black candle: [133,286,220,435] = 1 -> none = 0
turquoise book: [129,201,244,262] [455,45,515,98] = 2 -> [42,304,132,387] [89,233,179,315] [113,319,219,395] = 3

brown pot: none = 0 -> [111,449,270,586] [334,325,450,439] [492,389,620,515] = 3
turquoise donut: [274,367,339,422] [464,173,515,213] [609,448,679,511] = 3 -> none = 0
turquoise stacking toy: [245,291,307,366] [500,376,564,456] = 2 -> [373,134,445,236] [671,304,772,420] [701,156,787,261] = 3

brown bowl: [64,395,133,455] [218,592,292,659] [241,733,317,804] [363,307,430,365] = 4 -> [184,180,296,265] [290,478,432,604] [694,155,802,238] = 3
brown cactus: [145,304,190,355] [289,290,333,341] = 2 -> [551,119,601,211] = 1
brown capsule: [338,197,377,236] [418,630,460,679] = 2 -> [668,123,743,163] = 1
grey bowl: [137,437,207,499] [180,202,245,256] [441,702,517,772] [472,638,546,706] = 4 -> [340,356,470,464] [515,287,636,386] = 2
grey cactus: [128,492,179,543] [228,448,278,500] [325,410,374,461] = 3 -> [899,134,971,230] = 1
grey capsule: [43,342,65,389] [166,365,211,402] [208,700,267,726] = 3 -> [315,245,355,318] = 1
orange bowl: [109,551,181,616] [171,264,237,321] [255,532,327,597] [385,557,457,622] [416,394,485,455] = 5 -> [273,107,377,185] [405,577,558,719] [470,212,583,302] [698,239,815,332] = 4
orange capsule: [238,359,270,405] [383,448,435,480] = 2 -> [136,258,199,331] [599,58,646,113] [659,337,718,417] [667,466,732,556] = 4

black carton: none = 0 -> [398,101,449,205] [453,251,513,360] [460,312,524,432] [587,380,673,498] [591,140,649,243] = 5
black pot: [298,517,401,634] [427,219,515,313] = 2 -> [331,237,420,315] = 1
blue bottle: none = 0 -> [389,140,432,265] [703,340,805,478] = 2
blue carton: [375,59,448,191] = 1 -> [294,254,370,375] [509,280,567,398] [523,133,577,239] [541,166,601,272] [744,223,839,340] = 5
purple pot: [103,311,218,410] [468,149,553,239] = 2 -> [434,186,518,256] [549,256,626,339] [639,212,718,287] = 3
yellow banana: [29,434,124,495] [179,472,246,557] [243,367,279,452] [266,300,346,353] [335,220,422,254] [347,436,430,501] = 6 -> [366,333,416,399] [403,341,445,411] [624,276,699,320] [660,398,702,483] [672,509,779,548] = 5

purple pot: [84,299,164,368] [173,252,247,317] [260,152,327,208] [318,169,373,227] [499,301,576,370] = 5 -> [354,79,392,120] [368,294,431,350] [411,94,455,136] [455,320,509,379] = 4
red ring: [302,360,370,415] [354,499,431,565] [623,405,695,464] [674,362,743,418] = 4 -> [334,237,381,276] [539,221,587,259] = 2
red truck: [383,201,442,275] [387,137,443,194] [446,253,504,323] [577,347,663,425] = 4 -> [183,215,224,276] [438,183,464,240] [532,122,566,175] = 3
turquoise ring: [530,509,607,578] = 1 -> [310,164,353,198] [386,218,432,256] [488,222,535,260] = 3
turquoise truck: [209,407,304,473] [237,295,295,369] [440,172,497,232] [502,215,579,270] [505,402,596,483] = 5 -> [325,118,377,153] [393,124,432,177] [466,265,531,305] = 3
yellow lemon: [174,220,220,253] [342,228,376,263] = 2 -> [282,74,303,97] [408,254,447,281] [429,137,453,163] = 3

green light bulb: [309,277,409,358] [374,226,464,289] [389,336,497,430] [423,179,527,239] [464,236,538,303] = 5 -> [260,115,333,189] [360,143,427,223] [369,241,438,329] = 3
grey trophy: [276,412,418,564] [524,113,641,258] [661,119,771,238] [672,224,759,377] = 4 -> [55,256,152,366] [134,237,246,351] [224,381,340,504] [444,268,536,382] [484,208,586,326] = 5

***

§ **Aim of the exercise**
Every line of the material that includes the word "blue" needs to be copied.

§ **Solution for this problem**
blue bottle: none = 0 -> [389,140,432,265] [703,340,805,478] = 2
blue carton: [375,59,448,191] = 1 -> [294,254,370,375] [509,280,567,398] [523,133,577,239] [541,166,601,272] [744,223,839,340] = 5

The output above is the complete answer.